**EXERCISE GOAL:**
Please retype all of the entries that follow, leaving the images out.

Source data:
* * * * *

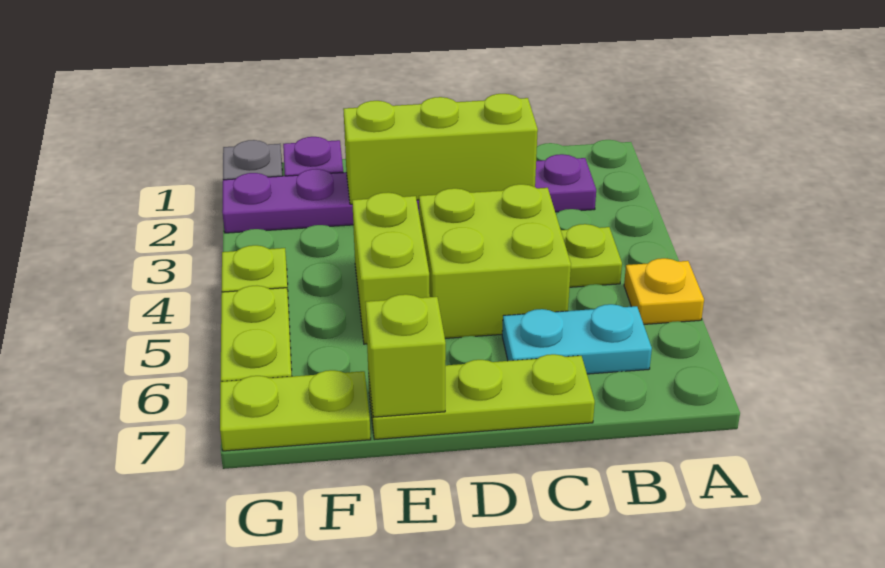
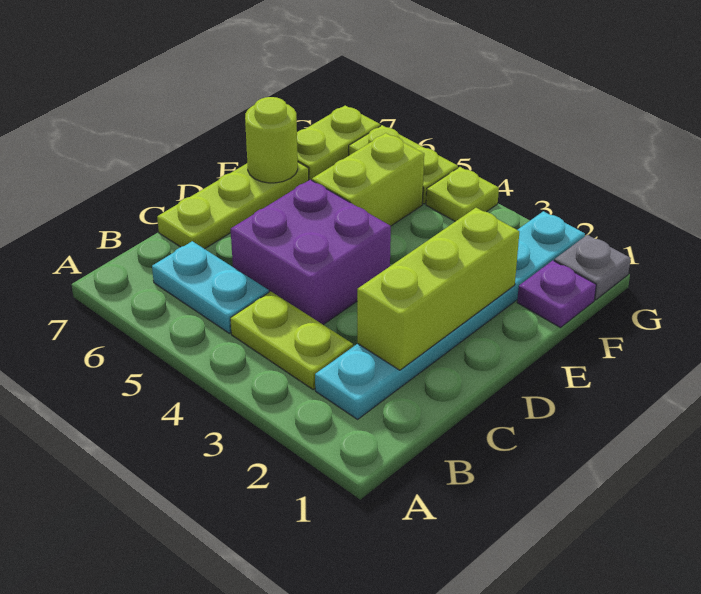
yellow plate A5 level 1 -> none
purple plate B2:G2 level 1 -> cyan plate B2:G2 level 1
lime plate B4 level 1 -> lime plate B3:B4 level 1
cyan plate B6:C6 level 1 -> cyan plate B5:B6 level 1
lime brick C4:D5 level 1 -> purple brick C4:D5 level 1
lime brick E4:E5 level 1 -> lime brick E5:F5 level 1
lime brick E7 level 2 -> lime round brick E7 level 2

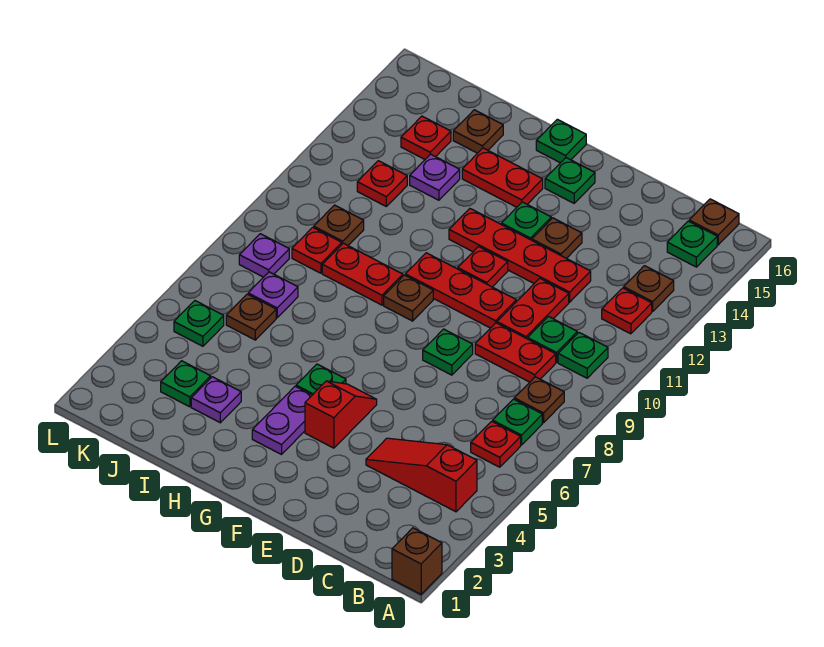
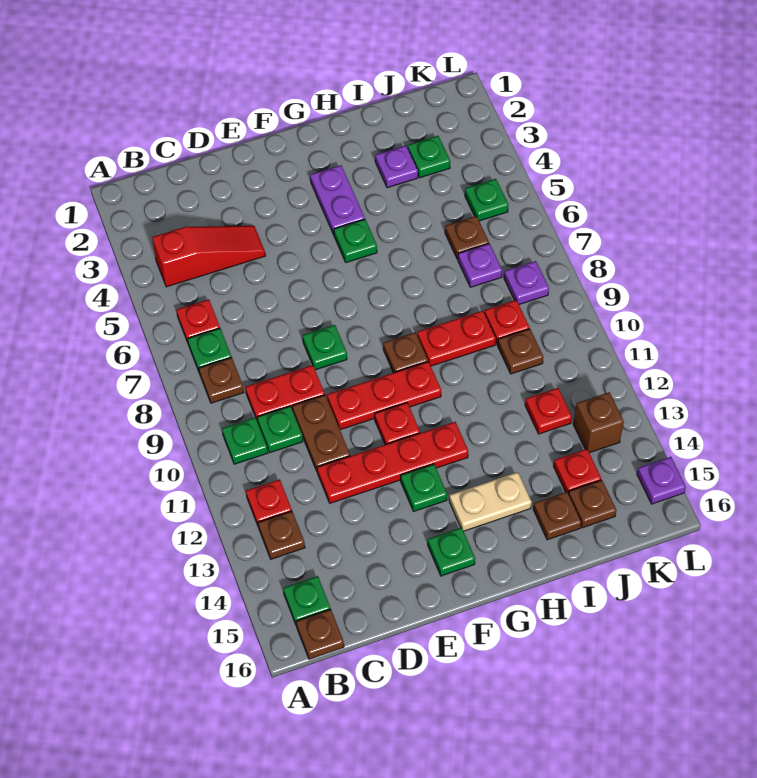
brown brick A1 level 1 -> brown brick K13 level 1
red plate D10:D11 level 1 -> brown plate D10:D11 level 1
brown plate E13 level 1 -> brown plate J15 level 1
red slope F4:F5 level 1 top 4 -> none
red plate G14:H14 level 1 -> tan plate G14:H14 level 1
green plate G16 level 1 -> none
purple plate I13 level 1 -> purple plate L15 level 1

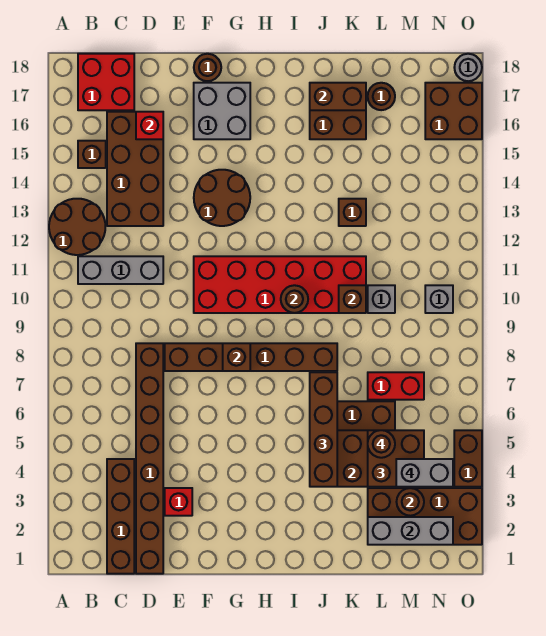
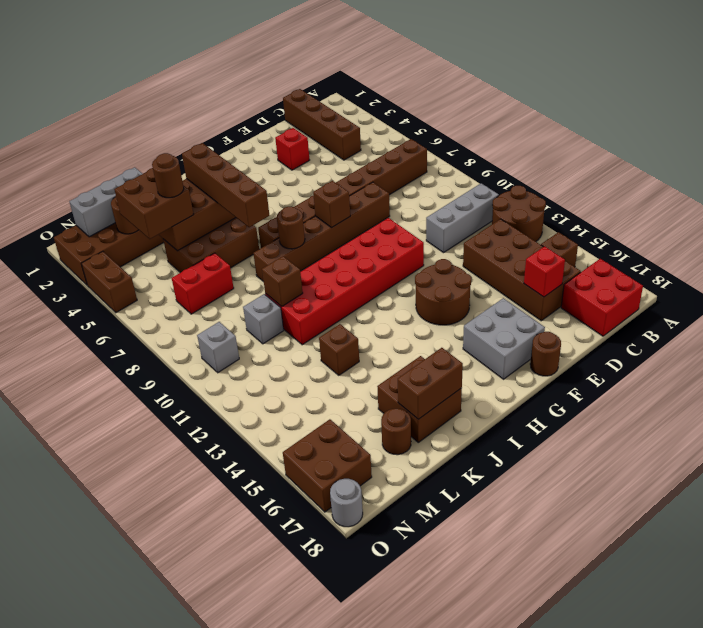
brown brick D1:D8 level 1 -> brown brick B7:I7 level 1
brown round brick I10 level 2 -> brown round brick I8 level 2
grey brick M4:N4 level 4 -> none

* * * * *

**TASK ANSWER:**
yellow plate A5 level 1 -> none
purple plate B2:G2 level 1 -> cyan plate B2:G2 level 1
lime plate B4 level 1 -> lime plate B3:B4 level 1
cyan plate B6:C6 level 1 -> cyan plate B5:B6 level 1
lime brick C4:D5 level 1 -> purple brick C4:D5 level 1
lime brick E4:E5 level 1 -> lime brick E5:F5 level 1
lime brick E7 level 2 -> lime round brick E7 level 2

brown brick A1 level 1 -> brown brick K13 level 1
red plate D10:D11 level 1 -> brown plate D10:D11 level 1
brown plate E13 level 1 -> brown plate J15 level 1
red slope F4:F5 level 1 top 4 -> none
red plate G14:H14 level 1 -> tan plate G14:H14 level 1
green plate G16 level 1 -> none
purple plate I13 level 1 -> purple plate L15 level 1

brown brick D1:D8 level 1 -> brown brick B7:I7 level 1
brown round brick I10 level 2 -> brown round brick I8 level 2
grey brick M4:N4 level 4 -> none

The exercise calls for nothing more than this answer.